**What the exercise asks:** There is one span to output from the data below: the lines starting at the line with "- type: rotated" and ending at the line with "after: hammer (black)". Output it exactly, ends included, nothing more.

**Supplied material:**
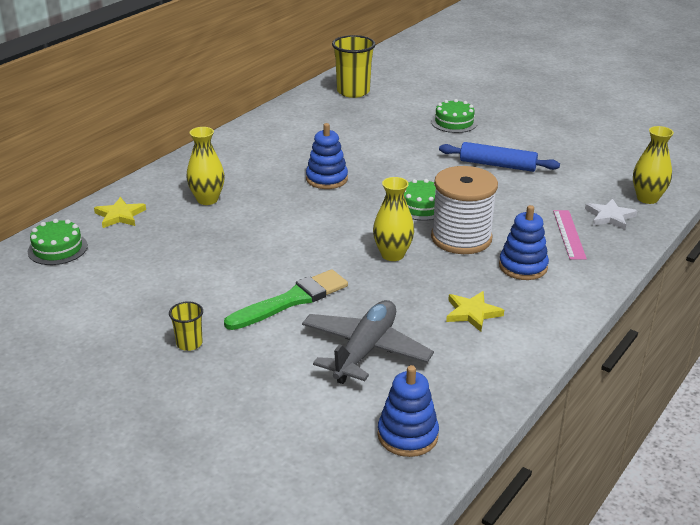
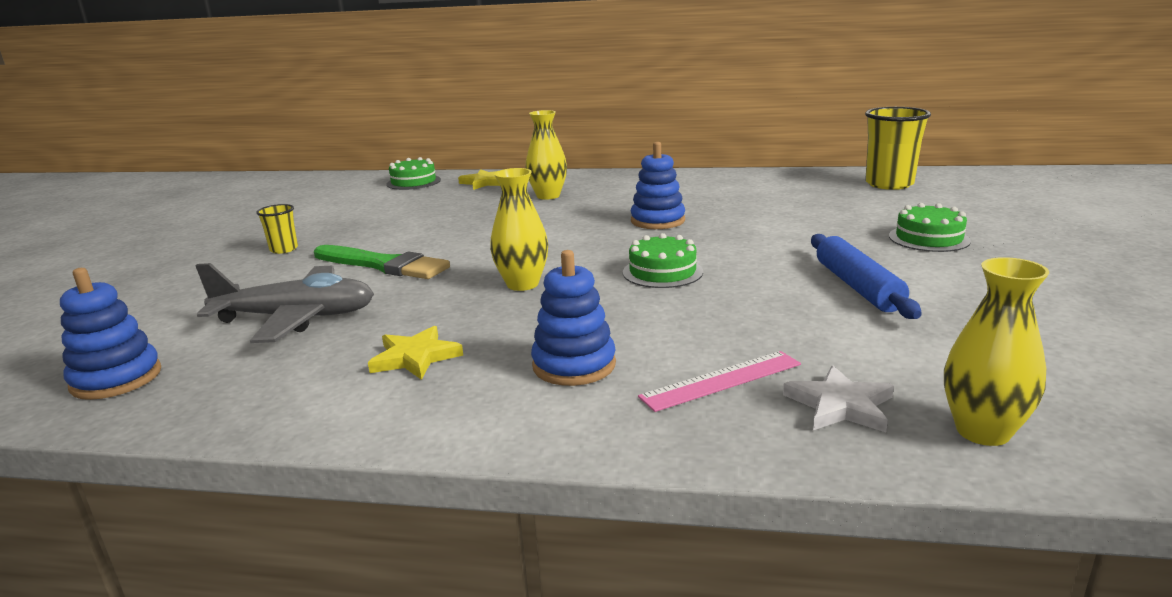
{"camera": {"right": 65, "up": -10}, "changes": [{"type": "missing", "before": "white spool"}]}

==

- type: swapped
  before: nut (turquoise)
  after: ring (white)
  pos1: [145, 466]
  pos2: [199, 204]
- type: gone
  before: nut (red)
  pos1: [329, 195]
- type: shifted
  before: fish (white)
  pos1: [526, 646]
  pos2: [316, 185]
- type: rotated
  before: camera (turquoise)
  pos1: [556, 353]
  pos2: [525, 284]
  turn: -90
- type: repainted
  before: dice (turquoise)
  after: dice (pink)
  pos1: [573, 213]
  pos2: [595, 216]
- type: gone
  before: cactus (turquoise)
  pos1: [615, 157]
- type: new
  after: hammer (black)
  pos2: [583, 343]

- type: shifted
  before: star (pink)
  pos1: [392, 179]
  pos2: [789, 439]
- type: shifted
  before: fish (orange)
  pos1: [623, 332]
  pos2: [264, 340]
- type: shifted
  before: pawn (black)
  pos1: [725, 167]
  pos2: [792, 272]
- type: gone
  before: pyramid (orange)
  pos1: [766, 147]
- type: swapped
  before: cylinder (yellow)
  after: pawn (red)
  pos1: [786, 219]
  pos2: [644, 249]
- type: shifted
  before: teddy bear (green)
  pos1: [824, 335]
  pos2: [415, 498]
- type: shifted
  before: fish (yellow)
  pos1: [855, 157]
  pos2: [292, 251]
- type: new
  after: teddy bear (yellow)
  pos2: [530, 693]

**Output of the exercise:**
- type: rotated
  before: camera (turquoise)
  pos1: [556, 353]
  pos2: [525, 284]
  turn: -90
- type: repainted
  before: dice (turquoise)
  after: dice (pink)
  pos1: [573, 213]
  pos2: [595, 216]
- type: gone
  before: cactus (turquoise)
  pos1: [615, 157]
- type: new
  after: hammer (black)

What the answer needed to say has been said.